**Exercise description**
Copy out only the span from the line with "(288, 472) = (593, 204): none -> brown drum" to the end of the data, both ends kept, word for word.

[Task input Boundary: Start]

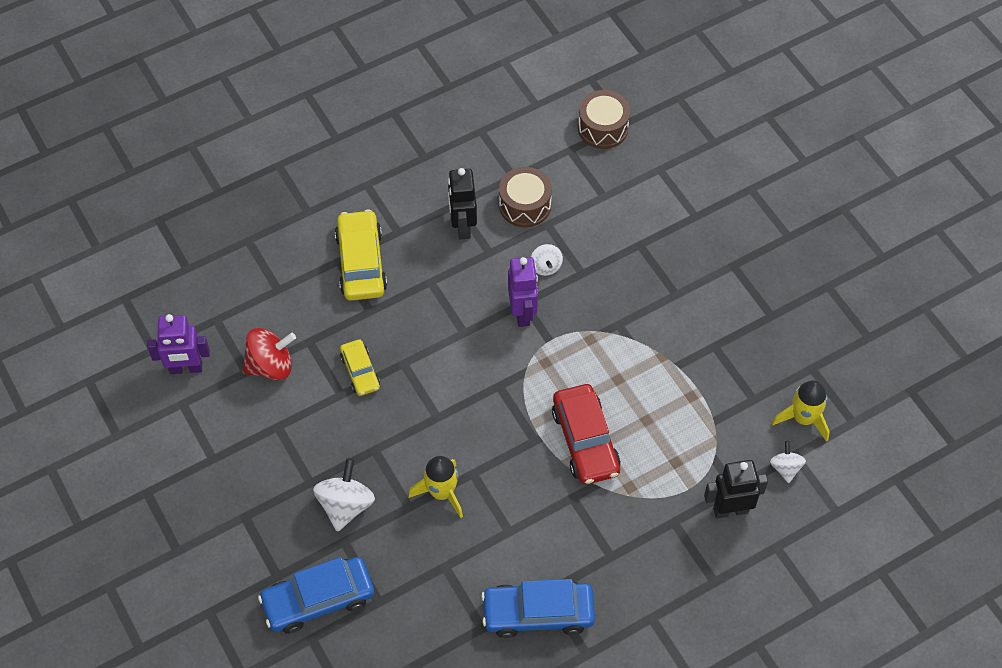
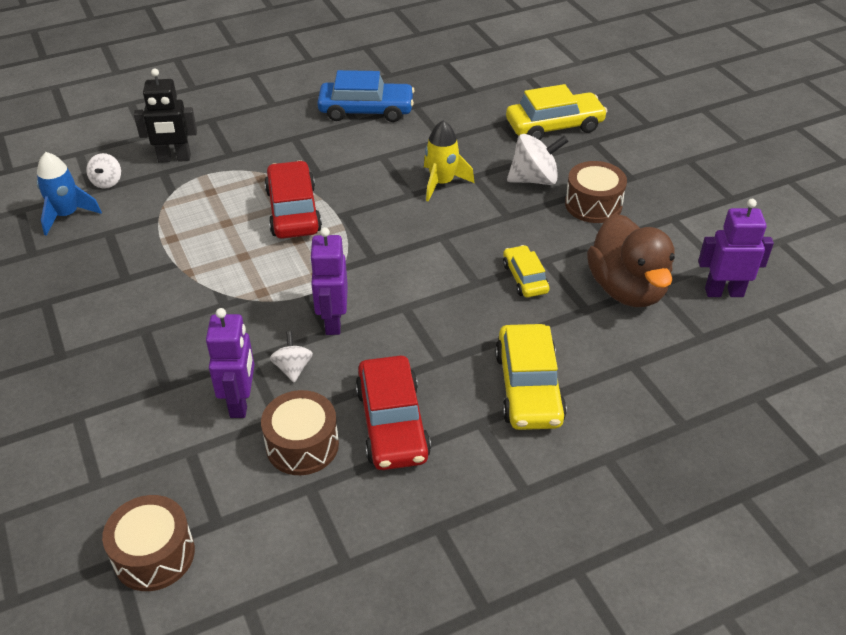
camera: 175 degrees left, 15 degrees down
(271, 366) = (627, 289): red spinning top -> brown duck
(288, 472) = (593, 204): none -> brown drum
(318, 600) = (554, 126): blue car -> yellow car
(345, 505) = (534, 179): white spinning top -> white spinning top turned 120 degrees counterclockwise
(462, 226) = (392, 423): black robot -> red car
(578, 235) = (241, 402): none -> purple robot
(803, 418) = (67, 215): yellow rocket -> blue rocket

[Task input Boundary: End]

**Written response**
(288, 472) = (593, 204): none -> brown drum
(318, 600) = (554, 126): blue car -> yellow car
(345, 505) = (534, 179): white spinning top -> white spinning top turned 120 degrees counterclockwise
(462, 226) = (392, 423): black robot -> red car
(578, 235) = (241, 402): none -> purple robot
(803, 418) = (67, 215): yellow rocket -> blue rocket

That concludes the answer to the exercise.